Looking at the data below, how many lines include the word "blau"? Respond with the number only.

Materials provided:
=== Begin Enclosure ===

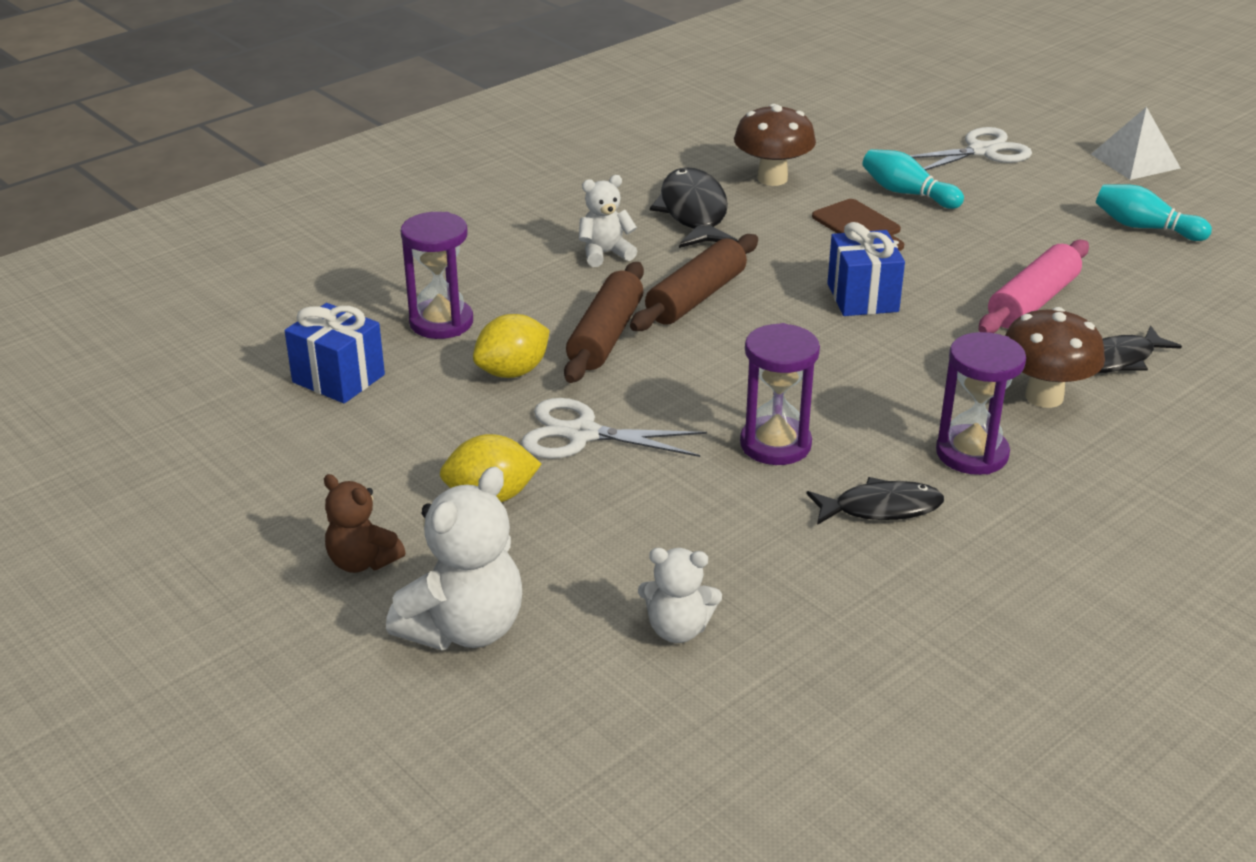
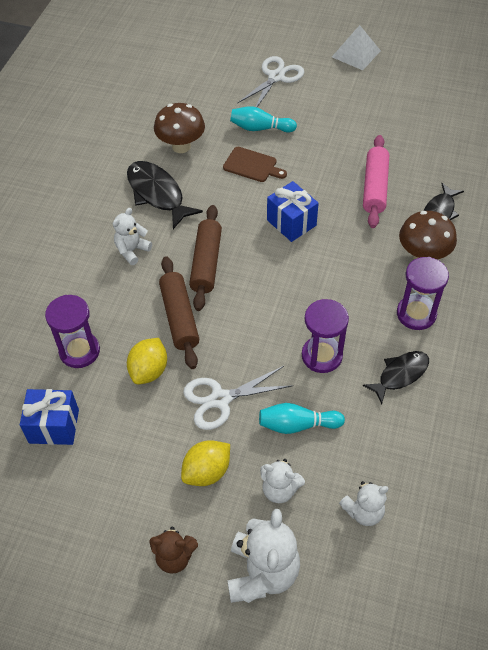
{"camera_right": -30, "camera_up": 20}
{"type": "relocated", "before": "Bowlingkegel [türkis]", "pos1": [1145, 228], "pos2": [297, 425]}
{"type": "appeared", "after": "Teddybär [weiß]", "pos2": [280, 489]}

=== End Enclosure ===
=== Begin Enclosure ===

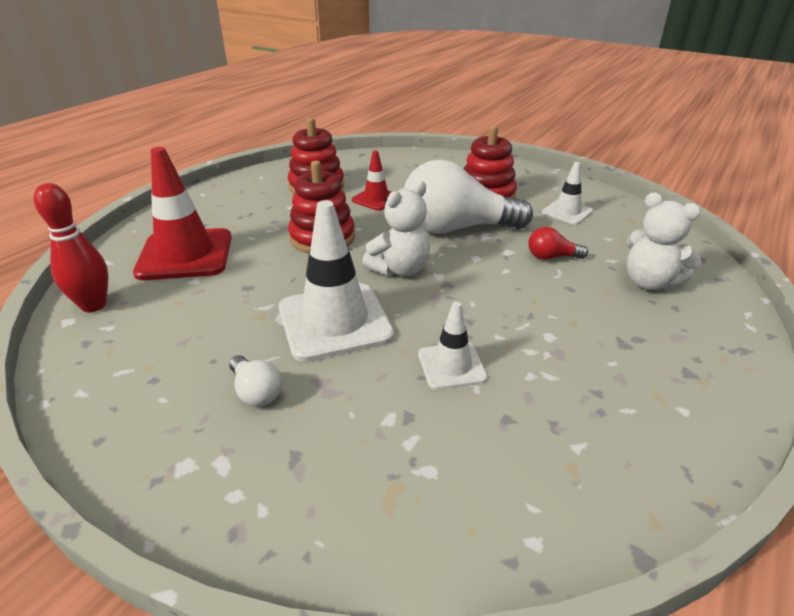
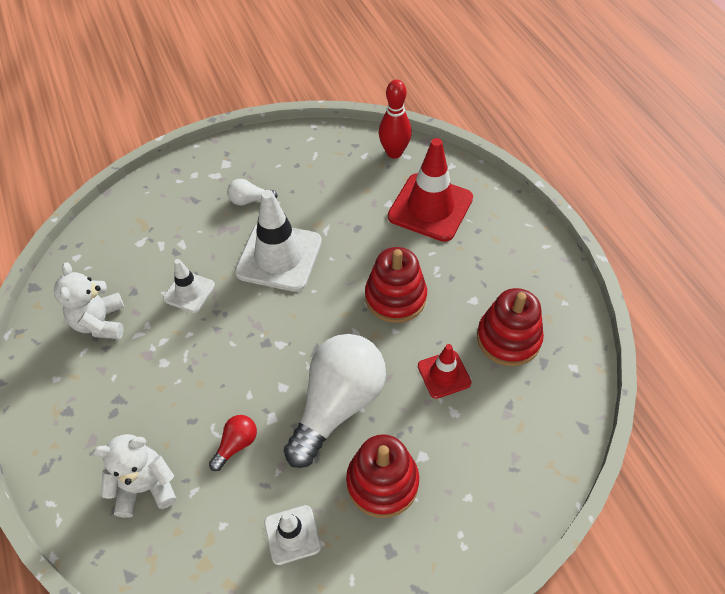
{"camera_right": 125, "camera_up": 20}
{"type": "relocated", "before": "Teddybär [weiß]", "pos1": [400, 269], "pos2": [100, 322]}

=== End Enclosure ===
=== Begin Enclosure ===

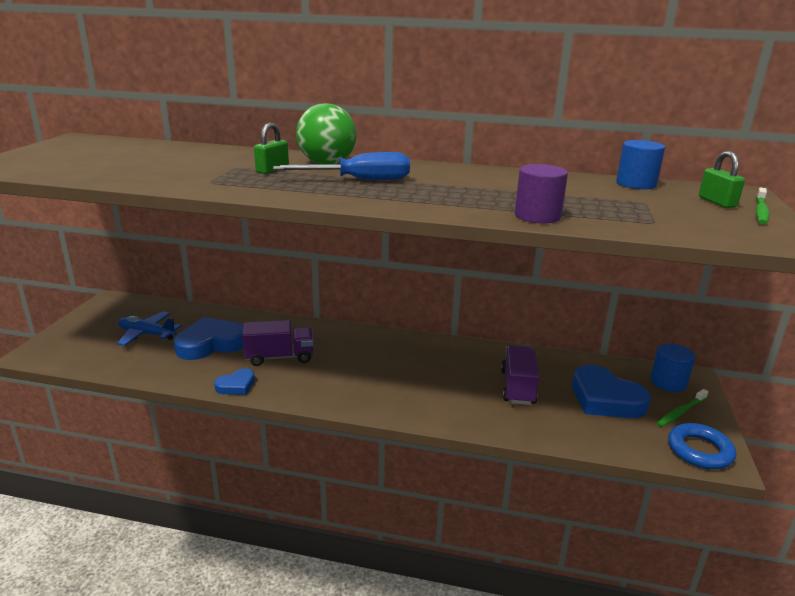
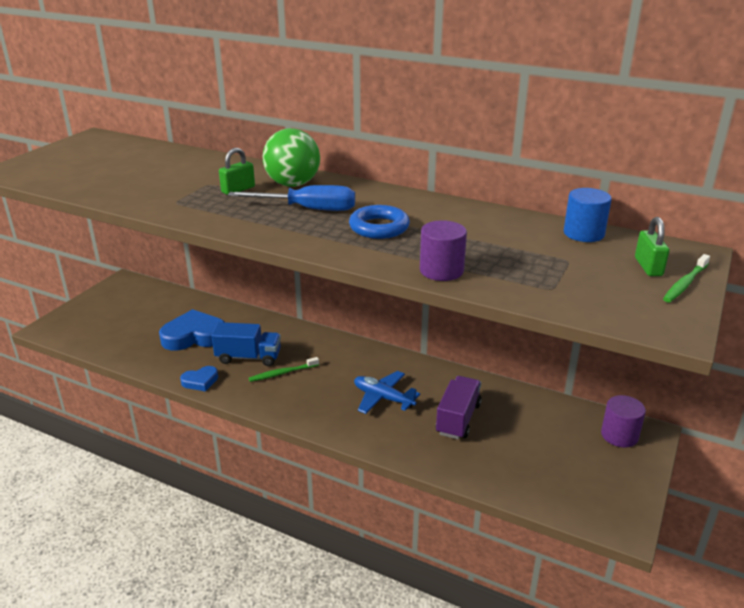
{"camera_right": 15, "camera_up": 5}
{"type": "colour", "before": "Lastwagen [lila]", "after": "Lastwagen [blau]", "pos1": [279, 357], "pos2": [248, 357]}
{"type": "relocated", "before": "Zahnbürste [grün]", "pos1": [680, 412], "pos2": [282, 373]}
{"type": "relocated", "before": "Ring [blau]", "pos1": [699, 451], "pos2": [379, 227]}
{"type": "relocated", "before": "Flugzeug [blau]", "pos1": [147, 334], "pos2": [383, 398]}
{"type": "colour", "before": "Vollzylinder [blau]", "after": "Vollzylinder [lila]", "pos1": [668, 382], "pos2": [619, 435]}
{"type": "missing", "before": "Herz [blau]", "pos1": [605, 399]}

=== End Enclosure ===

Output below: 5